> [Data under study]:
──────

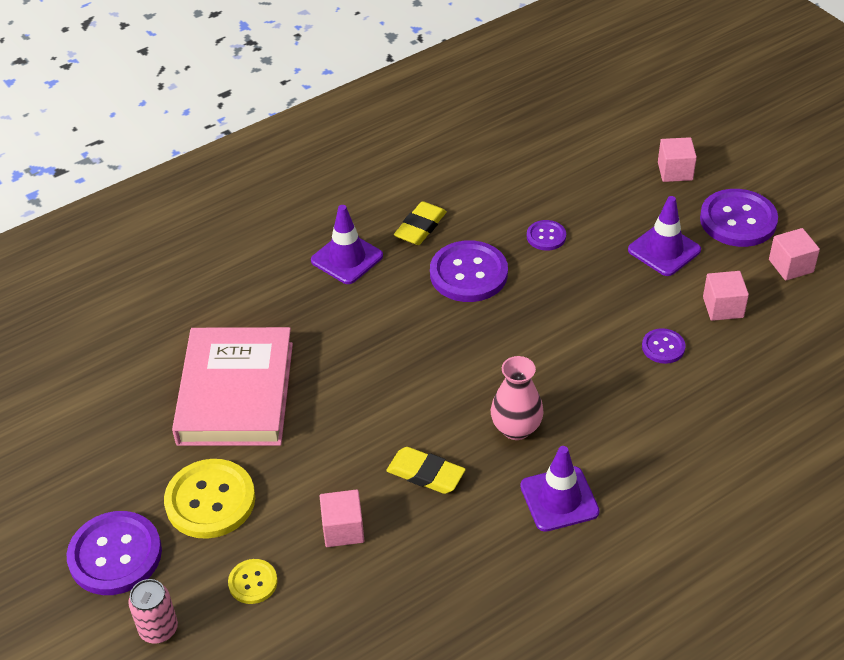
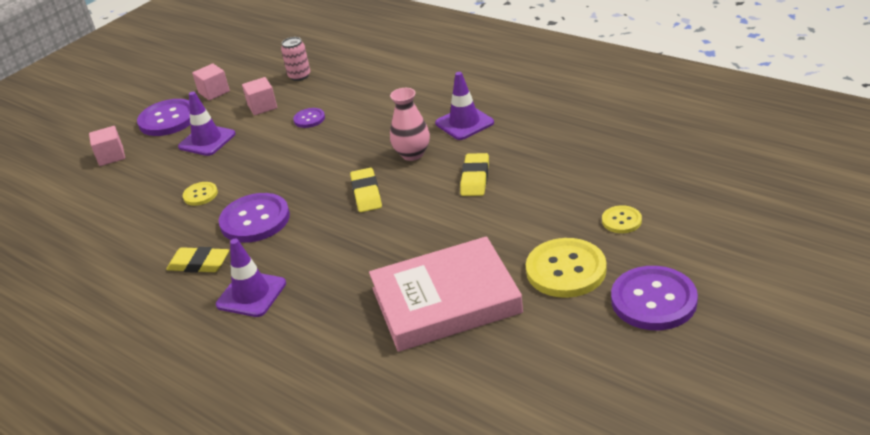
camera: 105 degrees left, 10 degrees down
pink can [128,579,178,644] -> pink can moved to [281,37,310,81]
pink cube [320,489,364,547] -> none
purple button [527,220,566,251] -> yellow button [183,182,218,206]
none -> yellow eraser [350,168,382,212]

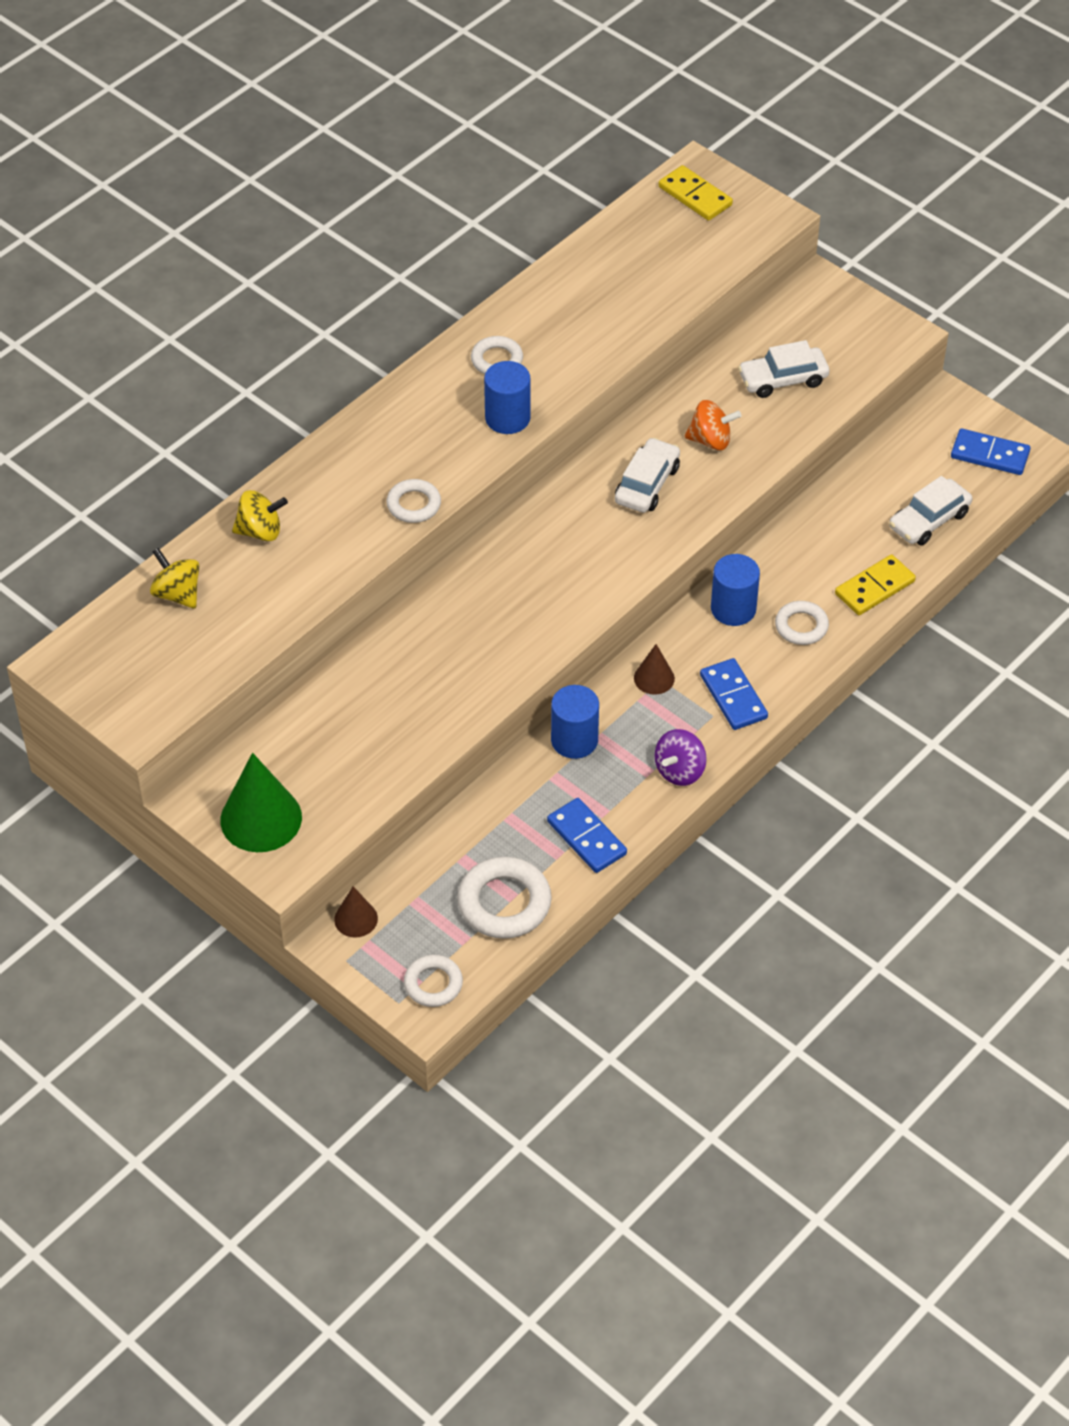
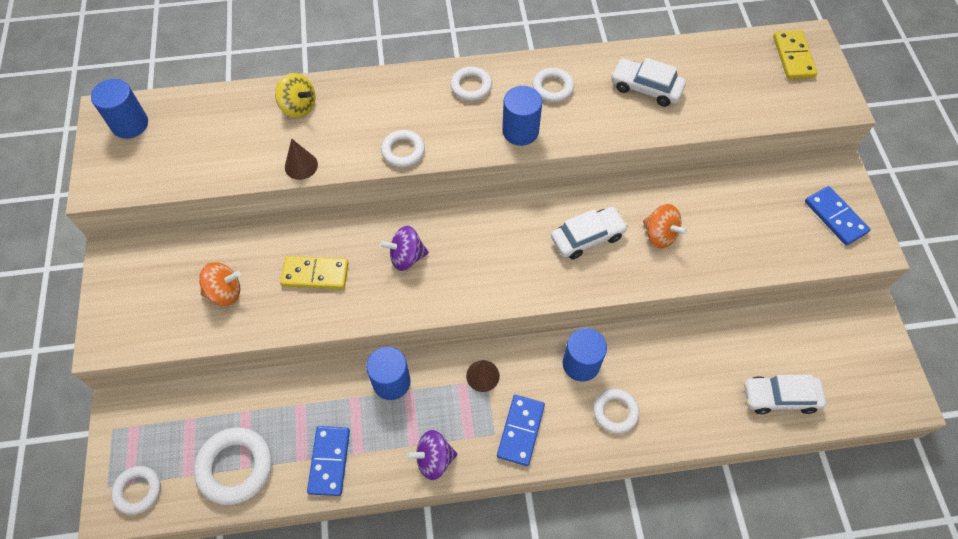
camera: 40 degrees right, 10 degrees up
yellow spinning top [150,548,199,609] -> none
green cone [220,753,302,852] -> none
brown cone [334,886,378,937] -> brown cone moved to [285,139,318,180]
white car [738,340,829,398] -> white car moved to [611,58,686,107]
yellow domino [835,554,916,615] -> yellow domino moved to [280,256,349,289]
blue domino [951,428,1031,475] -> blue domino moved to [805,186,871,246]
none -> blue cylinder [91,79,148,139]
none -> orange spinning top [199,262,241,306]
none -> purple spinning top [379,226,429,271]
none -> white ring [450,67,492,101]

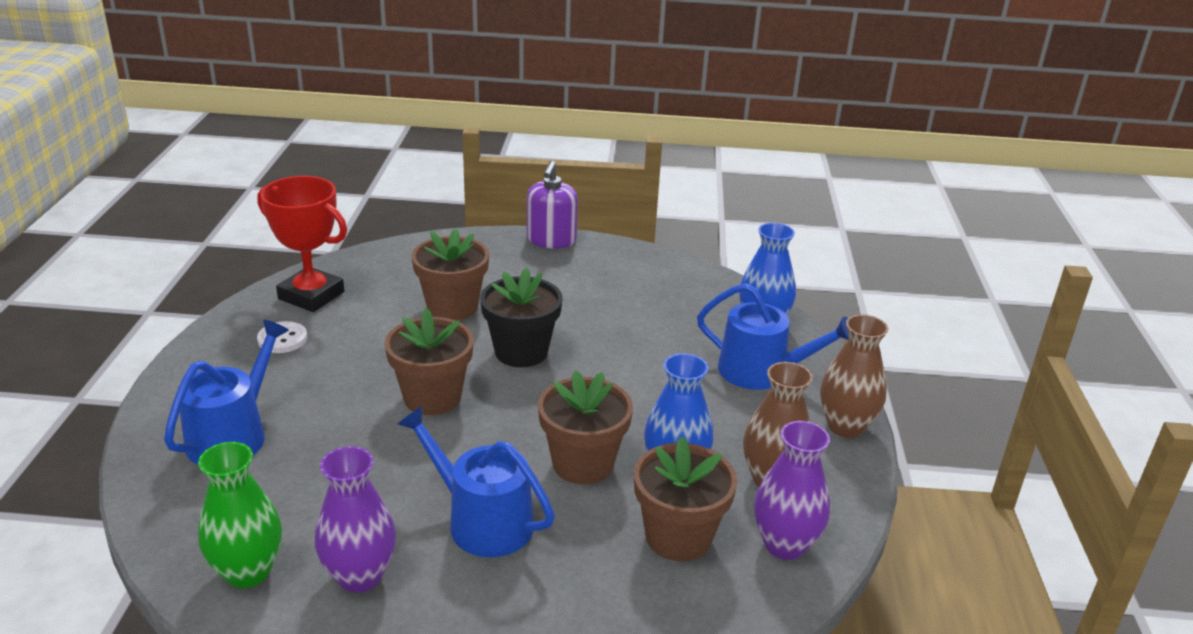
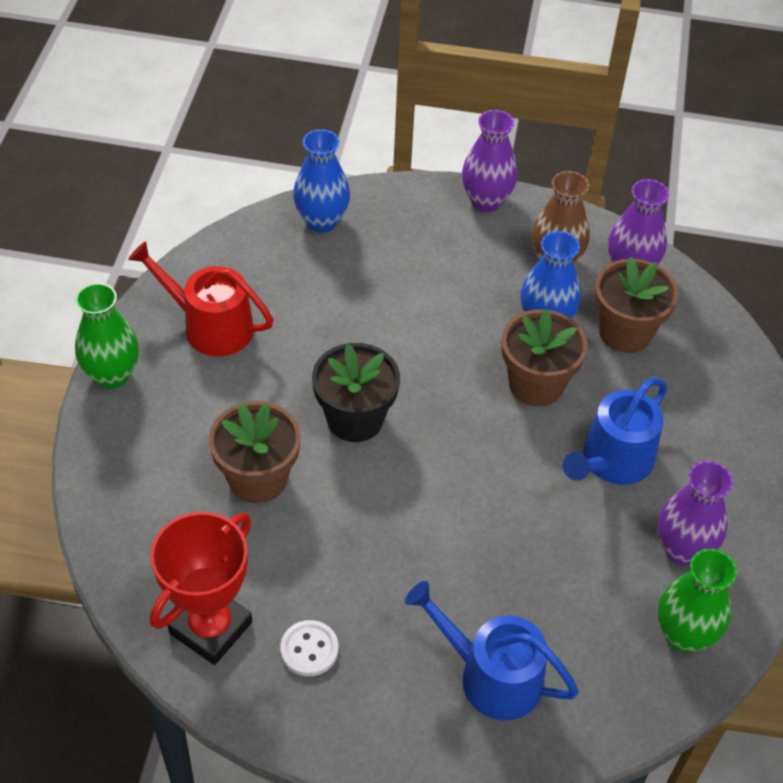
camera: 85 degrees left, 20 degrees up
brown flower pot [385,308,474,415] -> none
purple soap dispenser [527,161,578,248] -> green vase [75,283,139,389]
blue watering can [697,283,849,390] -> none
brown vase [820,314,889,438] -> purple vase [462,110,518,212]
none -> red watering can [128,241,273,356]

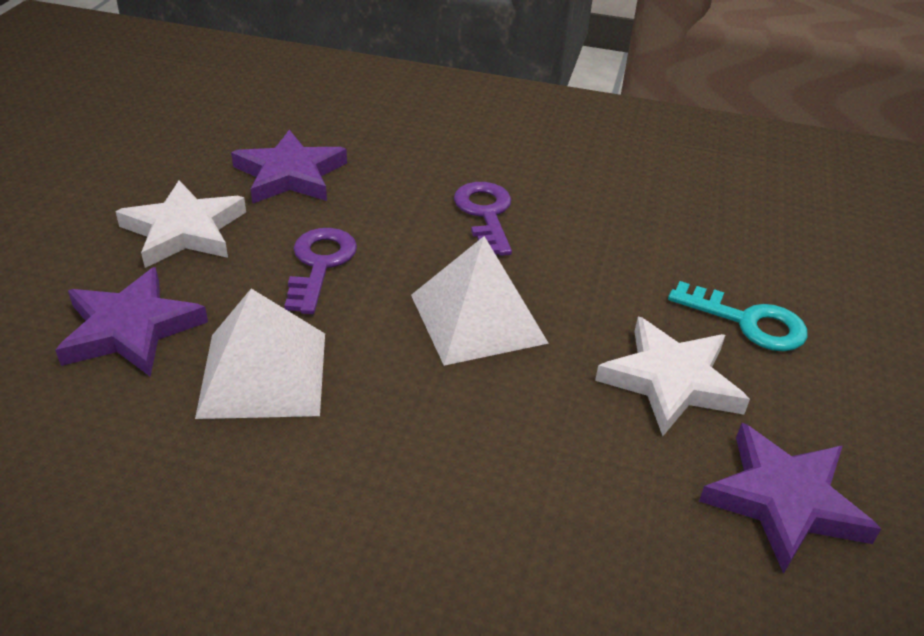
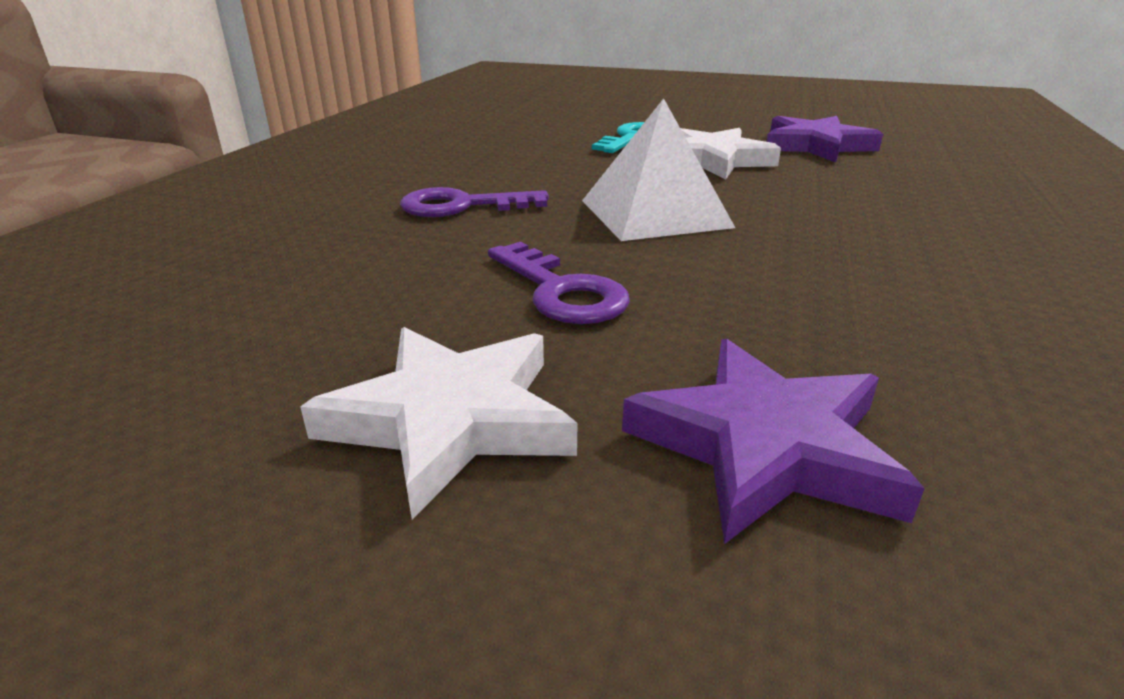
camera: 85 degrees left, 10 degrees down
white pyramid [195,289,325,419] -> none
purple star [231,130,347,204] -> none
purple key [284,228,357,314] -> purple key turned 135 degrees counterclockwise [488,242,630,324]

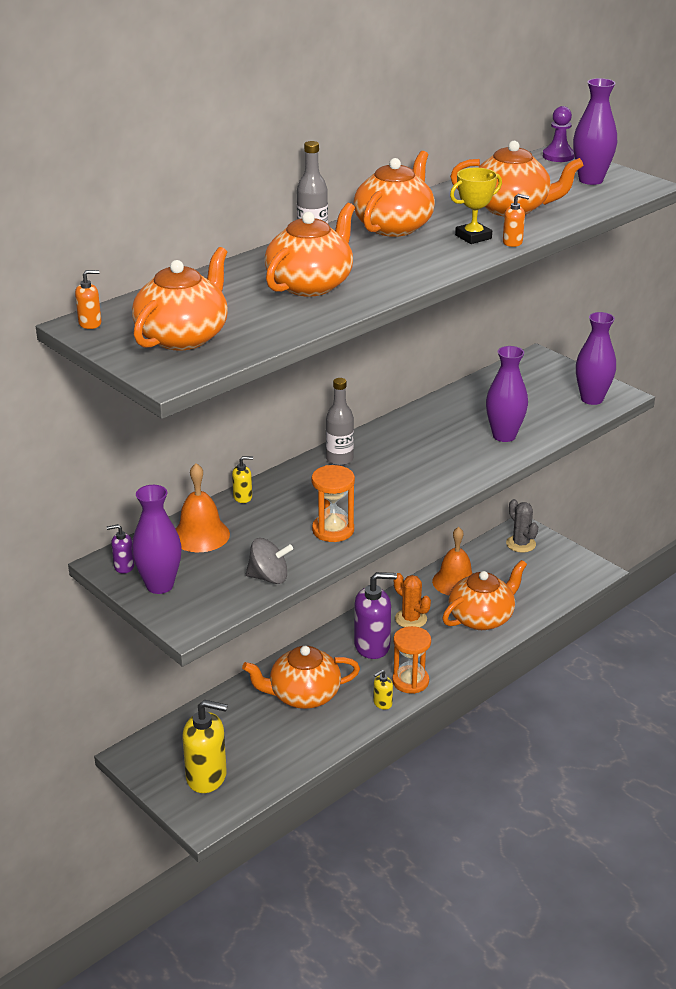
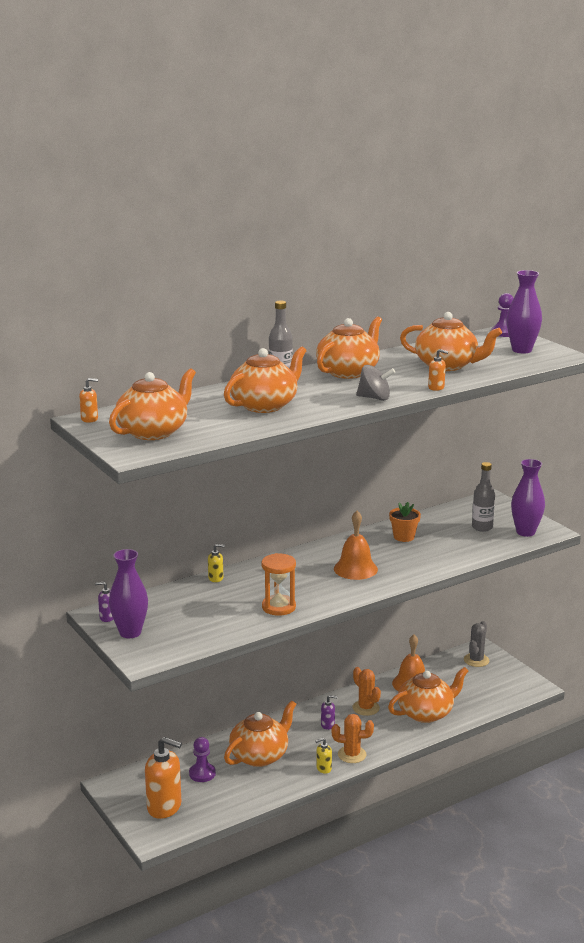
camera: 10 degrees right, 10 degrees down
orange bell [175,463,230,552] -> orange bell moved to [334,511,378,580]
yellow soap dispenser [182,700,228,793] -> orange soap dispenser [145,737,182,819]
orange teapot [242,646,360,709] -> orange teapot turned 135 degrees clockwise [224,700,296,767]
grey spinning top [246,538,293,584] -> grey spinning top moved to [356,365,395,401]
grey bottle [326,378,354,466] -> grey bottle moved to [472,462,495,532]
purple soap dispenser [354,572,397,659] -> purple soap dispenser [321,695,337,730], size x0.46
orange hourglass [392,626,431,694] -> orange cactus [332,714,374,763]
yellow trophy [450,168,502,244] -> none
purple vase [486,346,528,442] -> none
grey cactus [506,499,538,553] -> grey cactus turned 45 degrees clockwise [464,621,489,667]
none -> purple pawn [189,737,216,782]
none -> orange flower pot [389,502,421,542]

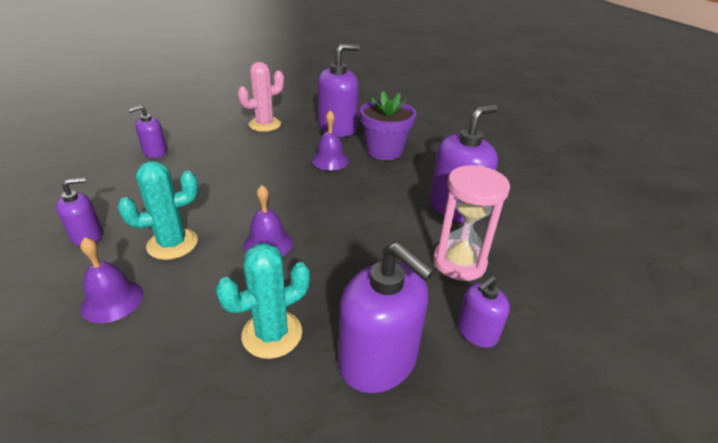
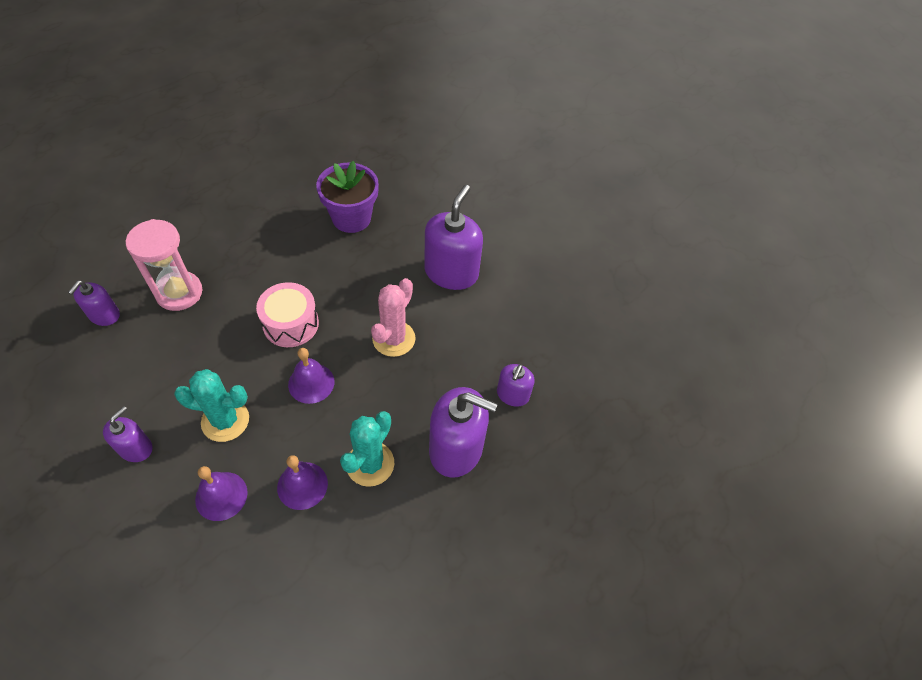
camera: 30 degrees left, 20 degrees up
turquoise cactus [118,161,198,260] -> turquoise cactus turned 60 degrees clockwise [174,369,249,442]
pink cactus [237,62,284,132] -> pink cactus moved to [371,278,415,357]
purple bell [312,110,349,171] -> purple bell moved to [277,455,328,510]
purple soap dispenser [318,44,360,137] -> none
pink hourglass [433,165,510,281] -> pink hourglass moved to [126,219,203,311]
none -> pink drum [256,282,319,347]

──────

> [Exercise instructions]: Your copy should hold only the lines above from the one containing "purple vase [486,346,528,442] -> none" through the one containing "turquoise cactus [118,161,198,260]", exactly as written and free of pictures.

> [Answer space]:
purple vase [486,346,528,442] -> none
grey cactus [506,499,538,553] -> grey cactus turned 45 degrees clockwise [464,621,489,667]
none -> purple pawn [189,737,216,782]
none -> orange flower pot [389,502,421,542]

camera: 30 degrees left, 20 degrees up
turquoise cactus [118,161,198,260] -> turquoise cactus turned 60 degrees clockwise [174,369,249,442]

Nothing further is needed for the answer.